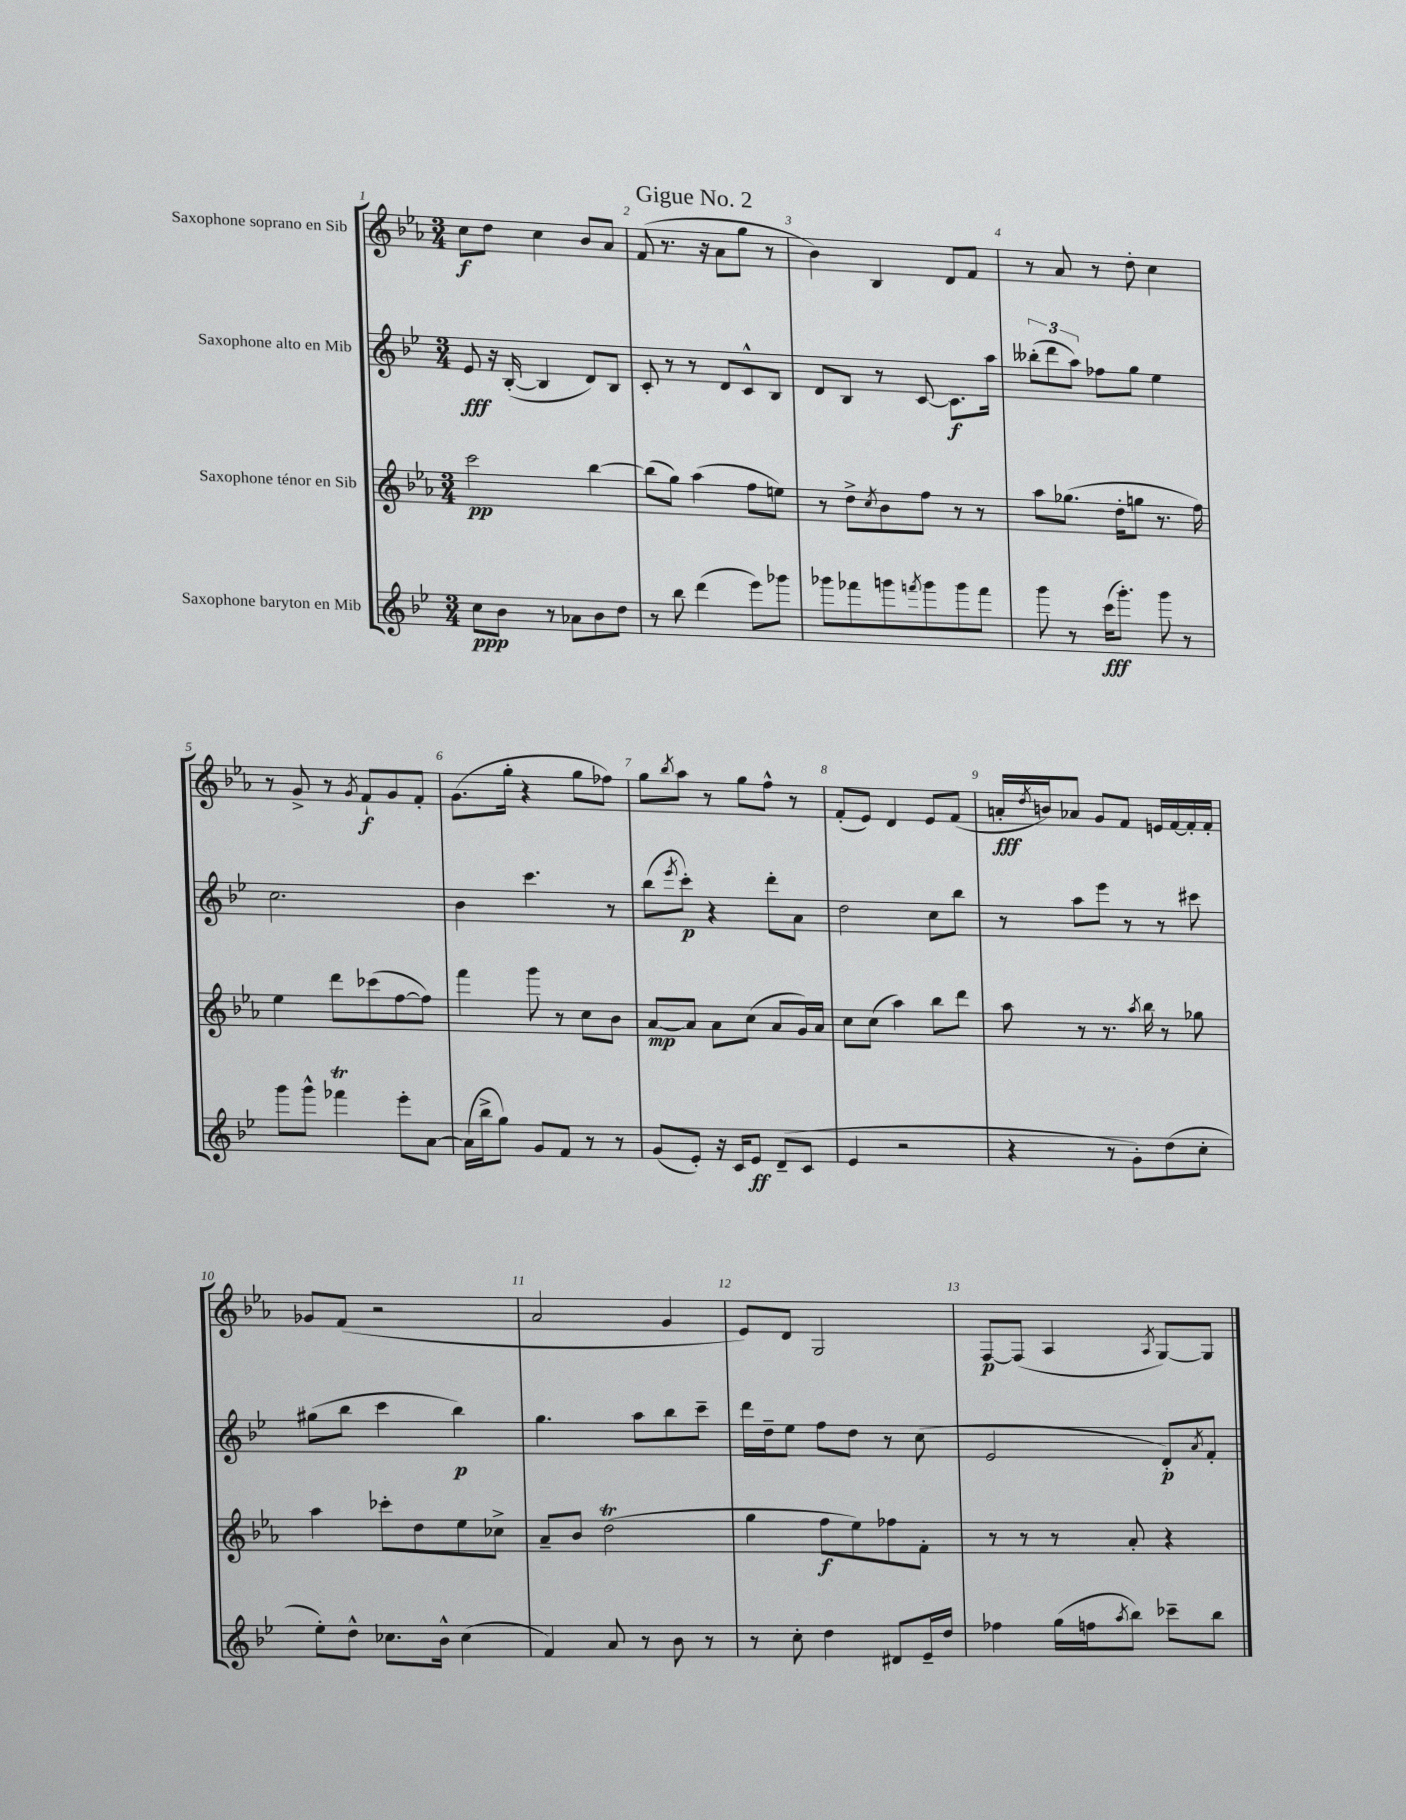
\header { title = "Gigue No. 2" }
<<
\new StaffGroup <<
\new Staff = "s0" \with { instrumentName = "Saxophone soprano en Sib" } {
    \clef treble \key ees \major \numericTimeSignature \time 3/4
    c''8\f d''8 c''4 bes'8 aes'8 |
    f'8( r8. r16 aes'8 g''8 r8 |
    bes'4) bes4 d'8 f'8 |
    r8 aes'8 r8 d''8-. c''4 |
    r8 g'8-> r8 \acciaccatura { g'8 } f'8-!\f g'8 f'8-. |
    g'8.( g''16-. r4 g''8 fes''8) |
    g''8 \acciaccatura { bes''8 } aes''8 r8 g''8 f''8-^ r8 |
    f'8-.( ees'8) d'4 ees'8 f'8( |
    a'16-.\fff \acciaccatura { d''8 } b'16) aes'8 g'8 f'8 e'16 f'16~ f'16-. f'16-. |
    ges'8 f'8( r2 |
    aes'2 g'4 |
    ees'8) d'8 g2 |
    f8~\p f8( aes4 \acciaccatura { aes8 } g8~) g8 \bar "|." |
}
\new Staff = "s1" \with { instrumentName = "Saxophone alto en Mib" } {
    \clef treble \key bes \major \numericTimeSignature \time 3/4
    ees'8\fff r16 bes16~-.( bes4 d'8) bes8 |
    c'8-. r8 r8 d'8 c'8-^ bes8 |
    d'8 bes8 r8 c'8~ c'8.\f a''16 |
    \tuplet 3/2 { beses''8-.( d'''8 a''8) } fes''8 g''8 ees''4 |
    c''2. |
    bes'4 c'''4. r8 |
    bes''8( \acciaccatura { ees'''8 } c'''8-.\p) r4 d'''8-. a'8 |
    d''2 c''8 bes''8 |
    r8 a''8 ees'''8 r8 r8 cis'''8 |
    gis''8( bes''8 c'''4 bes''4\p) |
    g''4. a''8 bes''8 c'''8-- |
    d'''16 d''16-- ees''8 f''8 d''8 r8 c''8( |
    ees'2 d'8-.\p) \acciaccatura { a'8 } f'8-. \bar "|." |
}
\new Staff = "s2" \with { instrumentName = "Saxophone ténor en Sib" } {
    \clef treble \key ees \major \numericTimeSignature \time 3/4
    c'''2\pp bes''4~ |
    bes''8( g''8) aes''4( f''8 e''8) |
    r8 d''8-> \acciaccatura { c''8 } bes'8 f''8 r8 r8 |
    aes''8 ges''8.( d''16-. g''8 r8. f''16) |
    ees''4 d'''8 ces'''8( f''8~ f''8) |
    f'''4 g'''8 r8 c''8 bes'8 |
    aes'8~\mp aes'8 aes'8 c''8( aes'8 g'16) aes'16 |
    c''8 c''8( aes''4) bes''8 d'''8 |
    aes''8 r8 r8. \acciaccatura { aes''8 } bes''16 r8 ges''8 |
    aes''4 ces'''8-. d''8 ees''8 ces''8-> |
    aes'8-- bes'8 d''2\trill( |
    g''4 f''8\f ees''8) fes''8 f'8-. |
    r8 r8 r8 aes'8-. r4 \bar "|." |
}
\new Staff = "s3" \with { instrumentName = "Saxophone baryton en Mib" } {
    \clef treble \key bes \major \numericTimeSignature \time 3/4
    c''8\ppp bes'8 r8 aes'8 bes'8 d''8 |
    r8 bes''8 d'''4( ees'''8) ges'''8 |
    ges'''8 fes'''8 g'''8 \acciaccatura { f'''8 } g'''8 g'''8 f'''8 |
    g'''8 r8 c'''16\fff( g'''8.-.) g'''8 r8 |
    g'''8 g'''8-^ fes'''4\trill ees'''8-. a'8~ |
    a'16( bes''16-> g''8) g'8 f'8 r8 r8 |
    g'8( ees'8-.) r16 c'16 ees'8\ff d'8--( c'8 |
    ees'4 r2 |
    r4 r8 g'8-.) d''8( c''8-. |
    ees''8-.) d''8-^ ces''8. bes'16-^ ces''4( |
    f'4) a'8 r8 bes'8 r8 |
    r8 c''8-. d''4 dis'8 ees'16-- d''16 |
    fes''4 g''16( f''16 \acciaccatura { a''8 } bes''8) ces'''8-- bes''8 \bar "|." |
}
>>
>>
\layout { \context { \Score \override BarNumber.break-visibility = ##(#f #t #t) barNumberVisibility = #all-bar-numbers-visible } }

§ Given problem
Number every line above in order, without the blank ones. Leave out the picture.

§ Written reply
1. \header { title = "Gigue No. 2" }
2. <<
3. \new StaffGroup <<
4. \new Staff = "s0" \with { instrumentName = "Saxophone soprano en Sib" } {
5.     \clef treble \key ees \major \numericTimeSignature \time 3/4
6.     c''8\f d''8 c''4 bes'8 aes'8 |
7.     f'8( r8. r16 aes'8 g''8 r8 |
8.     bes'4) bes4 d'8 f'8 |
9.     r8 aes'8 r8 d''8-. c''4 |
10.     r8 g'8-> r8 \acciaccatura { g'8 } f'8-!\f g'8 f'8-. |
11.     g'8.( g''16-. r4 g''8 fes''8) |
12.     g''8 \acciaccatura { bes''8 } aes''8 r8 g''8 f''8-^ r8 |
13.     f'8-.( ees'8) d'4 ees'8 f'8( |
14.     a'16-.\fff \acciaccatura { d''8 } b'16) aes'8 g'8 f'8 e'16 f'16~ f'16-. f'16-. |
15.     ges'8 f'8( r2 |
16.     aes'2 g'4 |
17.     ees'8) d'8 g2 |
18.     f8~\p f8( aes4 \acciaccatura { aes8 } g8~) g8 \bar "|." |
19. }
20. \new Staff = "s1" \with { instrumentName = "Saxophone alto en Mib" } {
21.     \clef treble \key bes \major \numericTimeSignature \time 3/4
22.     ees'8\fff r16 bes16~-.( bes4 d'8) bes8 |
23.     c'8-. r8 r8 d'8 c'8-^ bes8 |
24.     d'8 bes8 r8 c'8~ c'8.\f a''16 |
25.     \tuplet 3/2 { beses''8-.( d'''8 a''8) } fes''8 g''8 ees''4 |
26.     c''2. |
27.     bes'4 c'''4. r8 |
28.     bes''8( \acciaccatura { ees'''8 } c'''8-.\p) r4 d'''8-. a'8 |
29.     d''2 c''8 bes''8 |
30.     r8 a''8 ees'''8 r8 r8 cis'''8 |
31.     gis''8( bes''8 c'''4 bes''4\p) |
32.     g''4. a''8 bes''8 c'''8-- |
33.     d'''16 d''16-- ees''8 f''8 d''8 r8 c''8( |
34.     ees'2 d'8-.\p) \acciaccatura { a'8 } f'8-. \bar "|." |
35. }
36. \new Staff = "s2" \with { instrumentName = "Saxophone ténor en Sib" } {
37.     \clef treble \key ees \major \numericTimeSignature \time 3/4
38.     c'''2\pp bes''4~ |
39.     bes''8( g''8) aes''4( f''8 e''8) |
40.     r8 d''8-> \acciaccatura { c''8 } bes'8 f''8 r8 r8 |
41.     aes''8 ges''8.( d''16-. g''8 r8. f''16) |
42.     ees''4 d'''8 ces'''8( f''8~ f''8) |
43.     f'''4 g'''8 r8 c''8 bes'8 |
44.     aes'8~\mp aes'8 aes'8 c''8( aes'8 g'16) aes'16 |
45.     c''8 c''8( aes''4) bes''8 d'''8 |
46.     aes''8 r8 r8. \acciaccatura { aes''8 } bes''16 r8 ges''8 |
47.     aes''4 ces'''8-. d''8 ees''8 ces''8-> |
48.     aes'8-- bes'8 d''2\trill( |
49.     g''4 f''8\f ees''8) fes''8 f'8-. |
50.     r8 r8 r8 aes'8-. r4 \bar "|." |
51. }
52. \new Staff = "s3" \with { instrumentName = "Saxophone baryton en Mib" } {
53.     \clef treble \key bes \major \numericTimeSignature \time 3/4
54.     c''8\ppp bes'8 r8 aes'8 bes'8 d''8 |
55.     r8 bes''8 d'''4( ees'''8) ges'''8 |
56.     ges'''8 fes'''8 g'''8 \acciaccatura { f'''8 } g'''8 g'''8 f'''8 |
57.     g'''8 r8 c'''16\fff( g'''8.-.) g'''8 r8 |
58.     g'''8 g'''8-^ fes'''4\trill ees'''8-. a'8~ |
59.     a'16( bes''16-> g''8) g'8 f'8 r8 r8 |
60.     g'8( ees'8-.) r16 c'16 ees'8\ff d'8--( c'8 |
61.     ees'4 r2 |
62.     r4 r8 g'8-.) d''8( c''8-. |
63.     ees''8-.) d''8-^ ces''8. bes'16-^ ces''4( |
64.     f'4) a'8 r8 bes'8 r8 |
65.     r8 c''8-. d''4 dis'8 ees'16-- d''16 |
66.     fes''4 g''16( f''16 \acciaccatura { a''8 } bes''8) ces'''8-- bes''8 \bar "|." |
67. }
68. >>
69. >>
70. \layout { \context { \Score \override BarNumber.break-visibility = ##(#f #t #t) barNumberVisibility = #all-bar-numbers-visible } }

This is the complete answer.